◆ PROBLEM STATEMENT ◆
Copy out the text of every item below word for word, leaving out the pictures.

◆ RECORD SET ◆
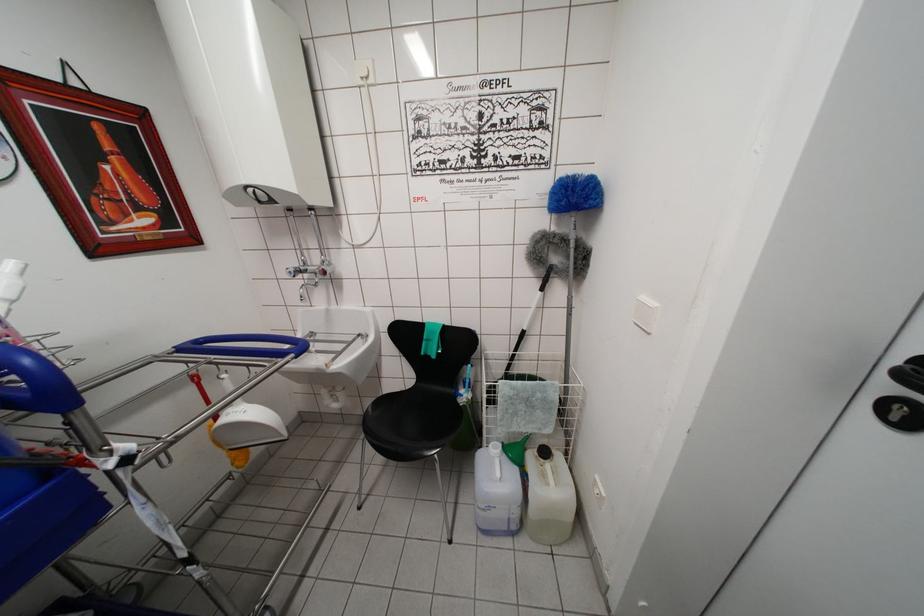
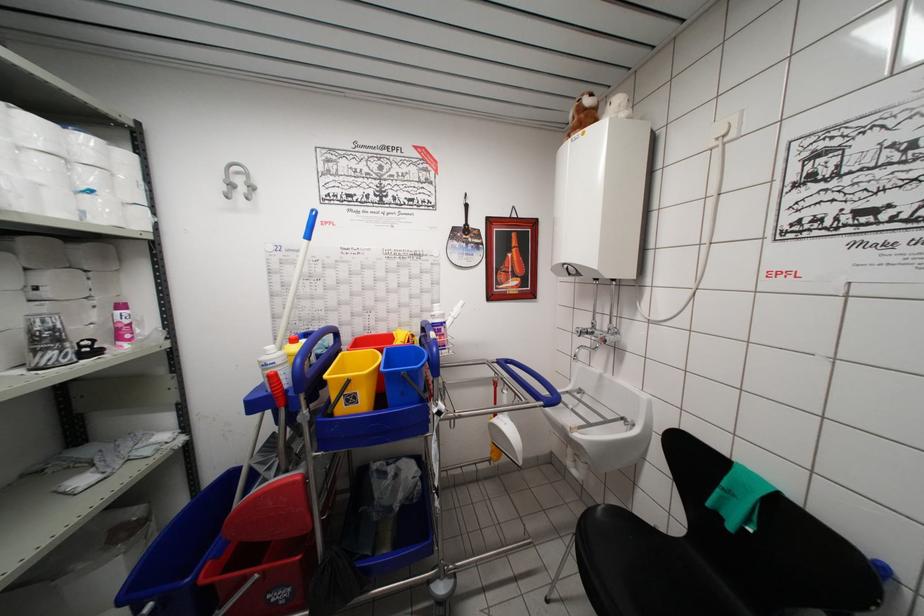
Question: The camera is either moving clockwise (left) or counter-clockwise (right) around the object. The first image is from the beginning of the video and the second image is from the end. Is the camera moving left or right when shooting the video?

Choices:
 (A) Left
 (B) Right

Answer: (B)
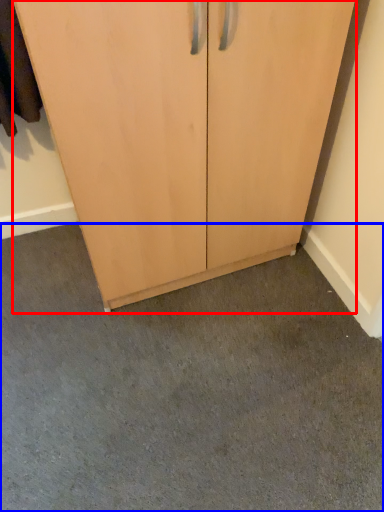
Question: Which object is further to the camera taking this photo, cupboard (highlighted by a red box) or concrete (highlighted by a blue box)?

Choices:
 (A) cupboard
 (B) concrete

Answer: (B)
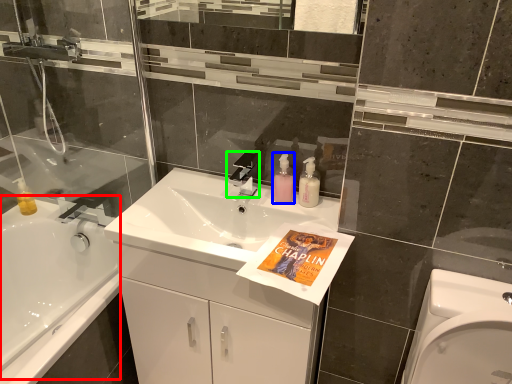
Question: Based on their relative distances, which object is nearer to bath (highlighted by a red box)? Choose from toiletry (highlighted by a blue box) and tap (highlighted by a green box).

Choices:
 (A) toiletry
 (B) tap

Answer: (B)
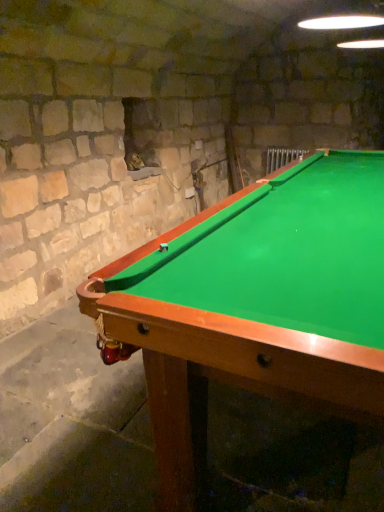
What do you see at coordinates (256, 305) in the screenshot?
I see `green felt pool table at center` at bounding box center [256, 305].

What are the coordinates of `green felt pool table at center` in the screenshot? It's located at (256, 305).

Locate an element on the screen. green felt pool table at center is located at coordinates (256, 305).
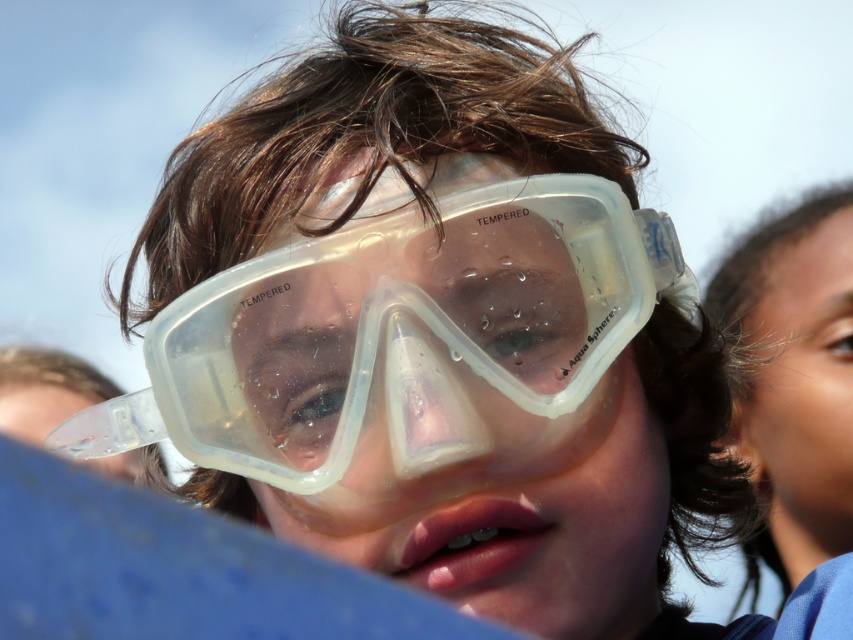
Question: Which of the following is the farthest from the observer?

Choices:
 (A) transparent plastic goggles at center
 (B) smooth skin face at upper right

Answer: (B)

Question: Can you confirm if transparent plastic goggles at center is wider than smooth skin face at upper right?

Choices:
 (A) yes
 (B) no

Answer: (B)

Question: Can you confirm if transparent plastic goggles at center is thinner than smooth skin face at upper right?

Choices:
 (A) yes
 (B) no

Answer: (A)

Question: Does transparent plastic goggles at center have a larger size compared to smooth skin face at upper right?

Choices:
 (A) no
 (B) yes

Answer: (A)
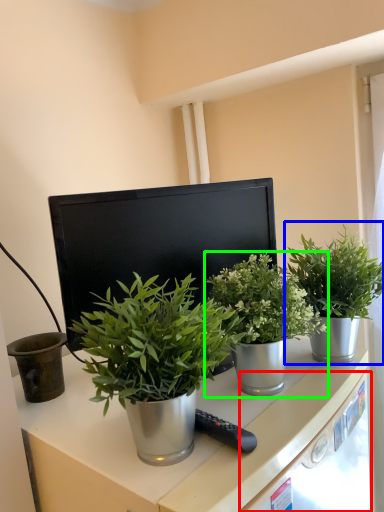
Question: Estimate the real-world distances between objects in this image. Which object is closer to drawer (highlighted by a red box), houseplant (highlighted by a blue box) or houseplant (highlighted by a green box)?

Choices:
 (A) houseplant
 (B) houseplant

Answer: (B)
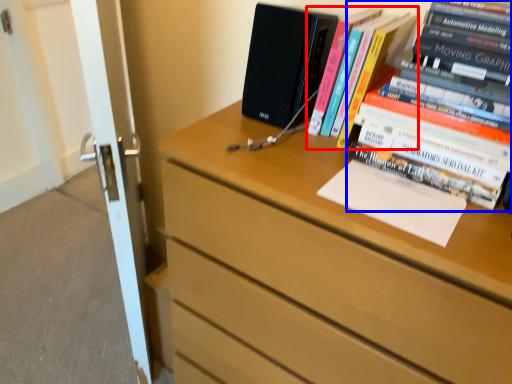
Question: Which object appears farthest to the camera in this image, book (highlighted by a red box) or book (highlighted by a blue box)?

Choices:
 (A) book
 (B) book

Answer: (A)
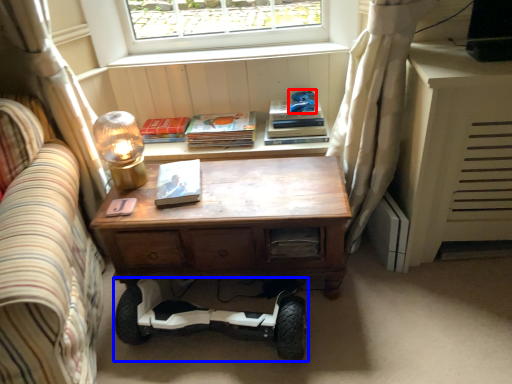
Question: Which of the following is the closest to the observer, toy (highlighted by a red box) or segway (highlighted by a blue box)?

Choices:
 (A) toy
 (B) segway

Answer: (B)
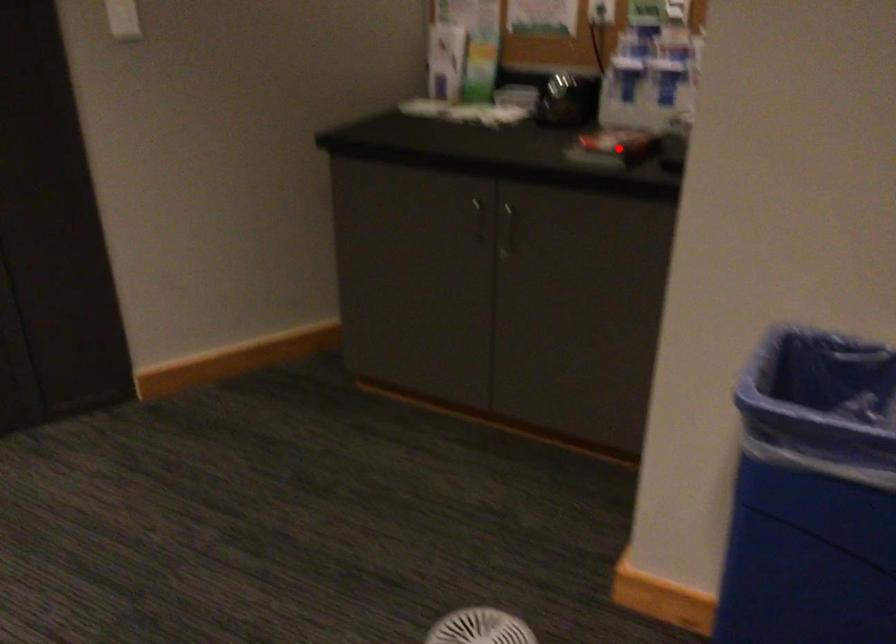
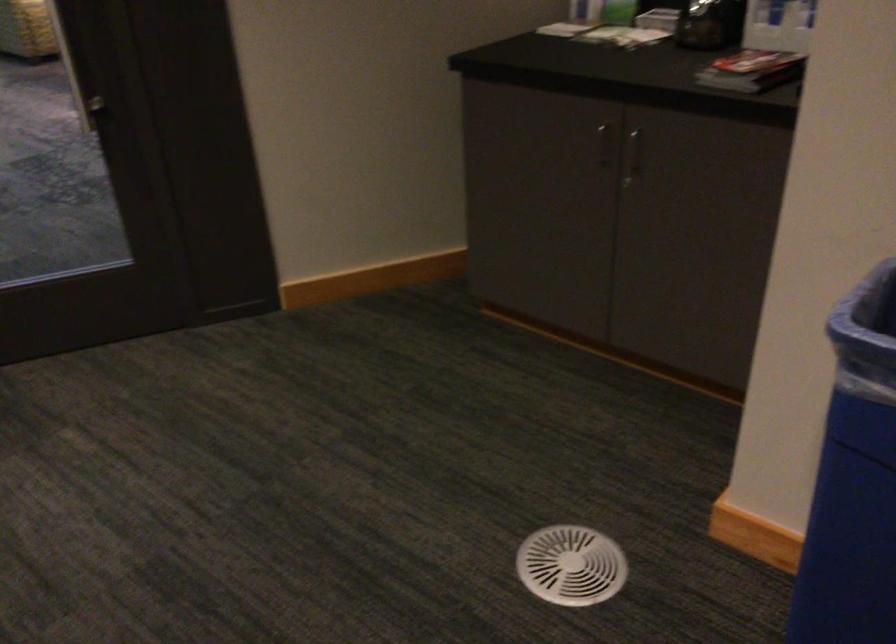
Where in the second image is the point corresponding to the highlighted location from the first image?

(751, 71)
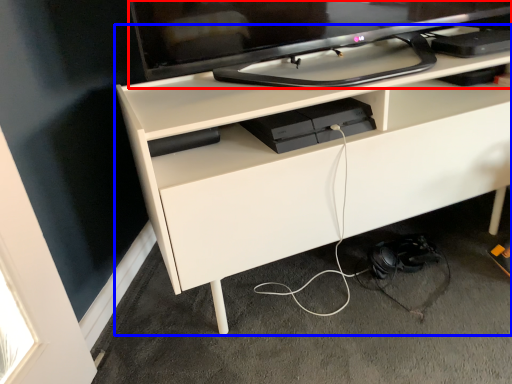
Question: Which object is closer to the camera taking this photo, television (highlighted by a red box) or desk (highlighted by a blue box)?

Choices:
 (A) television
 (B) desk

Answer: (A)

◆ RESPONSE TO THE EXERCISE ◆
Question: The camera is either moving clockwise (left) or counter-clockwise (right) around the object. The first image is from the beginning of the video and the second image is from the end. Is the camera moving left or right when shooting the video?

Choices:
 (A) Left
 (B) Right

Answer: (B)
Question: Which object is further to the camera taking this photo, cupboard (highlighted by a red box) or concrete (highlighted by a blue box)?

Choices:
 (A) cupboard
 (B) concrete

Answer: (B)
Question: Based on their relative distances, which object is nearer to bath (highlighted by a red box)? Choose from toiletry (highlighted by a blue box) and tap (highlighted by a green box).

Choices:
 (A) toiletry
 (B) tap

Answer: (B)
What do you see at coordinates (256, 305) in the screenshot?
I see `green felt pool table at center` at bounding box center [256, 305].

What are the coordinates of `green felt pool table at center` in the screenshot? It's located at (256, 305).

Locate an element on the screen. green felt pool table at center is located at coordinates (256, 305).
Question: Which of the following is the farthest from the observer?

Choices:
 (A) transparent plastic goggles at center
 (B) smooth skin face at upper right

Answer: (B)

Question: Can you confirm if transparent plastic goggles at center is wider than smooth skin face at upper right?

Choices:
 (A) yes
 (B) no

Answer: (B)

Question: Can you confirm if transparent plastic goggles at center is thinner than smooth skin face at upper right?

Choices:
 (A) yes
 (B) no

Answer: (A)

Question: Does transparent plastic goggles at center have a larger size compared to smooth skin face at upper right?

Choices:
 (A) no
 (B) yes

Answer: (A)
Question: Estimate the real-world distances between objects in this image. Which object is closer to drawer (highlighted by a red box), houseplant (highlighted by a blue box) or houseplant (highlighted by a green box)?

Choices:
 (A) houseplant
 (B) houseplant

Answer: (B)
Question: Which object appears farthest to the camera in this image, book (highlighted by a red box) or book (highlighted by a blue box)?

Choices:
 (A) book
 (B) book

Answer: (A)
Question: Which of the following is the closest to the observer, toy (highlighted by a red box) or segway (highlighted by a blue box)?

Choices:
 (A) toy
 (B) segway

Answer: (B)
Where in the second image is the point corresponding to the highlighted location from the first image?

(751, 71)
Question: Which object is closer to the camera taking this photo, television (highlighted by a red box) or desk (highlighted by a blue box)?

Choices:
 (A) television
 (B) desk

Answer: (A)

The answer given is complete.